#### [Task to complete]
Each entry needs to appear again, retyped exactly as it is below.

#### [Coordinate-based object records]
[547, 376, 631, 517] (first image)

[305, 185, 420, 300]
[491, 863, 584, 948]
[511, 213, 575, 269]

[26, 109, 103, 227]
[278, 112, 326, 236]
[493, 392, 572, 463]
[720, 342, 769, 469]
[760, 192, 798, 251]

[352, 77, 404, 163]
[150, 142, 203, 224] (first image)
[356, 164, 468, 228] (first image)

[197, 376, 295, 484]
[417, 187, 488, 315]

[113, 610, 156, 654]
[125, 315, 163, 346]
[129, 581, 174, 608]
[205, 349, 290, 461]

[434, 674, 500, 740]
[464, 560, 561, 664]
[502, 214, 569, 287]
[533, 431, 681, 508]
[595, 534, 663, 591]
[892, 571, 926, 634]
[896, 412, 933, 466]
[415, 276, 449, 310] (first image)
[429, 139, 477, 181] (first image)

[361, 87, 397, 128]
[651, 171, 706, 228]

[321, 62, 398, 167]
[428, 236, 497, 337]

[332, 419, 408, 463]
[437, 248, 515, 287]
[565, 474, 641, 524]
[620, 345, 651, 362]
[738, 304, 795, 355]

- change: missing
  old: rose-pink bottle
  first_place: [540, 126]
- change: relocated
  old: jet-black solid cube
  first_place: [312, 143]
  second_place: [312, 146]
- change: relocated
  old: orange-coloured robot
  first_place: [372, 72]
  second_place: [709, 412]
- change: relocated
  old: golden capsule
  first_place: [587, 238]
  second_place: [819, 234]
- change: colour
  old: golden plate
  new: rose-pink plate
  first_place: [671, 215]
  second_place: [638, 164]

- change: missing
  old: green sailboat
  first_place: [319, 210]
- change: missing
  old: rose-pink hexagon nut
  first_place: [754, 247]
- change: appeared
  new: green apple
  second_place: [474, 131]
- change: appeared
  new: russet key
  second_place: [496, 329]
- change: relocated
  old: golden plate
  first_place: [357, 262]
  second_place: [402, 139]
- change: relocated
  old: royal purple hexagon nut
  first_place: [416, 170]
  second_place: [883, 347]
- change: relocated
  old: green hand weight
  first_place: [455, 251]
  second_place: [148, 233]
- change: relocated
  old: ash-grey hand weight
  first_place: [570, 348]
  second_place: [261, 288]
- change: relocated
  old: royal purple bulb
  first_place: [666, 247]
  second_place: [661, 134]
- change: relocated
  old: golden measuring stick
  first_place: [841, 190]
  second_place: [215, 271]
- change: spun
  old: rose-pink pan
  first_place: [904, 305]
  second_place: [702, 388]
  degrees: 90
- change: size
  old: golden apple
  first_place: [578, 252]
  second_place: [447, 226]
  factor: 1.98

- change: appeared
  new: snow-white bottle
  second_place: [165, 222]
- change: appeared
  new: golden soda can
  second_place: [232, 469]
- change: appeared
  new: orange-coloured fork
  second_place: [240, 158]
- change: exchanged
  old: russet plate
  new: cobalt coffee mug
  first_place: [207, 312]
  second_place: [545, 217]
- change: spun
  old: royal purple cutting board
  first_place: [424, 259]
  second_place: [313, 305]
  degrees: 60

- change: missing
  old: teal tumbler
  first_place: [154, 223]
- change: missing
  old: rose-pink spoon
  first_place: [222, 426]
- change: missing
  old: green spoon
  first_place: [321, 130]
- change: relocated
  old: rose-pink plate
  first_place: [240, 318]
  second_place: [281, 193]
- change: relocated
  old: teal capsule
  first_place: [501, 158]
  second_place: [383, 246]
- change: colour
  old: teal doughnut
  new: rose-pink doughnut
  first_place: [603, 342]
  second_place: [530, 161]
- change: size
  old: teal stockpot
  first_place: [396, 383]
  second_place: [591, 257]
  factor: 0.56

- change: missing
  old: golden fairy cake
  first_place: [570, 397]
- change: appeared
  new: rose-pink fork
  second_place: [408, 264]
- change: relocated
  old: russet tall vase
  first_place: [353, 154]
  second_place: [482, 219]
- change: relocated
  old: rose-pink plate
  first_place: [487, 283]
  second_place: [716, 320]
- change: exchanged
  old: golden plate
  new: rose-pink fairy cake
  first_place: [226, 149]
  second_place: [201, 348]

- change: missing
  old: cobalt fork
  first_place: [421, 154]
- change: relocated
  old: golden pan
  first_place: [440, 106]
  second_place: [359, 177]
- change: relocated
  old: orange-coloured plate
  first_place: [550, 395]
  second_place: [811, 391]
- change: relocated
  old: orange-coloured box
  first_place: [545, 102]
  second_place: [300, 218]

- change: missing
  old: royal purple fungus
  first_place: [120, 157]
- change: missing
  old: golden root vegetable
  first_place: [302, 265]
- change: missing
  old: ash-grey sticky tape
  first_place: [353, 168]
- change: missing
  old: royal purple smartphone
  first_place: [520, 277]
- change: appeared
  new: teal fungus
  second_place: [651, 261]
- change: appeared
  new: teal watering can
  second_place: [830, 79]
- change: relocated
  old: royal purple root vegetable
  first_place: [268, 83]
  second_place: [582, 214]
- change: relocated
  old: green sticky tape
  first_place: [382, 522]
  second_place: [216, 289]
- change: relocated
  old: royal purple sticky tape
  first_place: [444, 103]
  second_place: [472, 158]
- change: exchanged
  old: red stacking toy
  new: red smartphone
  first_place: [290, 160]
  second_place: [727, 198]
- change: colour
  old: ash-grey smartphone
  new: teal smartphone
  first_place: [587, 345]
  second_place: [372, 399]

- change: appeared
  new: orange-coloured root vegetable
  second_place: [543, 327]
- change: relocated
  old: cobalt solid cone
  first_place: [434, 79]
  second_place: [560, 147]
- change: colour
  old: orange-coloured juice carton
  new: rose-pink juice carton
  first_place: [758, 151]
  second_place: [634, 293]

#### [Finished exercise]
[547, 376, 631, 517] (first image)

[305, 185, 420, 300]
[491, 863, 584, 948]
[511, 213, 575, 269]

[26, 109, 103, 227]
[278, 112, 326, 236]
[493, 392, 572, 463]
[720, 342, 769, 469]
[760, 192, 798, 251]

[352, 77, 404, 163]
[150, 142, 203, 224] (first image)
[356, 164, 468, 228] (first image)

[197, 376, 295, 484]
[417, 187, 488, 315]

[113, 610, 156, 654]
[125, 315, 163, 346]
[129, 581, 174, 608]
[205, 349, 290, 461]

[434, 674, 500, 740]
[464, 560, 561, 664]
[502, 214, 569, 287]
[533, 431, 681, 508]
[595, 534, 663, 591]
[892, 571, 926, 634]
[896, 412, 933, 466]
[415, 276, 449, 310] (first image)
[429, 139, 477, 181] (first image)

[361, 87, 397, 128]
[651, 171, 706, 228]

[321, 62, 398, 167]
[428, 236, 497, 337]

[332, 419, 408, 463]
[437, 248, 515, 287]
[565, 474, 641, 524]
[620, 345, 651, 362]
[738, 304, 795, 355]

- change: missing
  old: rose-pink bottle
  first_place: [540, 126]
- change: relocated
  old: jet-black solid cube
  first_place: [312, 143]
  second_place: [312, 146]
- change: relocated
  old: orange-coloured robot
  first_place: [372, 72]
  second_place: [709, 412]
- change: relocated
  old: golden capsule
  first_place: [587, 238]
  second_place: [819, 234]
- change: colour
  old: golden plate
  new: rose-pink plate
  first_place: [671, 215]
  second_place: [638, 164]

- change: missing
  old: green sailboat
  first_place: [319, 210]
- change: missing
  old: rose-pink hexagon nut
  first_place: [754, 247]
- change: appeared
  new: green apple
  second_place: [474, 131]
- change: appeared
  new: russet key
  second_place: [496, 329]
- change: relocated
  old: golden plate
  first_place: [357, 262]
  second_place: [402, 139]
- change: relocated
  old: royal purple hexagon nut
  first_place: [416, 170]
  second_place: [883, 347]
- change: relocated
  old: green hand weight
  first_place: [455, 251]
  second_place: [148, 233]
- change: relocated
  old: ash-grey hand weight
  first_place: [570, 348]
  second_place: [261, 288]
- change: relocated
  old: royal purple bulb
  first_place: [666, 247]
  second_place: [661, 134]
- change: relocated
  old: golden measuring stick
  first_place: [841, 190]
  second_place: [215, 271]
- change: spun
  old: rose-pink pan
  first_place: [904, 305]
  second_place: [702, 388]
  degrees: 90
- change: size
  old: golden apple
  first_place: [578, 252]
  second_place: [447, 226]
  factor: 1.98

- change: appeared
  new: snow-white bottle
  second_place: [165, 222]
- change: appeared
  new: golden soda can
  second_place: [232, 469]
- change: appeared
  new: orange-coloured fork
  second_place: [240, 158]
- change: exchanged
  old: russet plate
  new: cobalt coffee mug
  first_place: [207, 312]
  second_place: [545, 217]
- change: spun
  old: royal purple cutting board
  first_place: [424, 259]
  second_place: [313, 305]
  degrees: 60

- change: missing
  old: teal tumbler
  first_place: [154, 223]
- change: missing
  old: rose-pink spoon
  first_place: [222, 426]
- change: missing
  old: green spoon
  first_place: [321, 130]
- change: relocated
  old: rose-pink plate
  first_place: [240, 318]
  second_place: [281, 193]
- change: relocated
  old: teal capsule
  first_place: [501, 158]
  second_place: [383, 246]
- change: colour
  old: teal doughnut
  new: rose-pink doughnut
  first_place: [603, 342]
  second_place: [530, 161]
- change: size
  old: teal stockpot
  first_place: [396, 383]
  second_place: [591, 257]
  factor: 0.56

- change: missing
  old: golden fairy cake
  first_place: [570, 397]
- change: appeared
  new: rose-pink fork
  second_place: [408, 264]
- change: relocated
  old: russet tall vase
  first_place: [353, 154]
  second_place: [482, 219]
- change: relocated
  old: rose-pink plate
  first_place: [487, 283]
  second_place: [716, 320]
- change: exchanged
  old: golden plate
  new: rose-pink fairy cake
  first_place: [226, 149]
  second_place: [201, 348]

- change: missing
  old: cobalt fork
  first_place: [421, 154]
- change: relocated
  old: golden pan
  first_place: [440, 106]
  second_place: [359, 177]
- change: relocated
  old: orange-coloured plate
  first_place: [550, 395]
  second_place: [811, 391]
- change: relocated
  old: orange-coloured box
  first_place: [545, 102]
  second_place: [300, 218]

- change: missing
  old: royal purple fungus
  first_place: [120, 157]
- change: missing
  old: golden root vegetable
  first_place: [302, 265]
- change: missing
  old: ash-grey sticky tape
  first_place: [353, 168]
- change: missing
  old: royal purple smartphone
  first_place: [520, 277]
- change: appeared
  new: teal fungus
  second_place: [651, 261]
- change: appeared
  new: teal watering can
  second_place: [830, 79]
- change: relocated
  old: royal purple root vegetable
  first_place: [268, 83]
  second_place: [582, 214]
- change: relocated
  old: green sticky tape
  first_place: [382, 522]
  second_place: [216, 289]
- change: relocated
  old: royal purple sticky tape
  first_place: [444, 103]
  second_place: [472, 158]
- change: exchanged
  old: red stacking toy
  new: red smartphone
  first_place: [290, 160]
  second_place: [727, 198]
- change: colour
  old: ash-grey smartphone
  new: teal smartphone
  first_place: [587, 345]
  second_place: [372, 399]

- change: appeared
  new: orange-coloured root vegetable
  second_place: [543, 327]
- change: relocated
  old: cobalt solid cone
  first_place: [434, 79]
  second_place: [560, 147]
- change: colour
  old: orange-coloured juice carton
  new: rose-pink juice carton
  first_place: [758, 151]
  second_place: [634, 293]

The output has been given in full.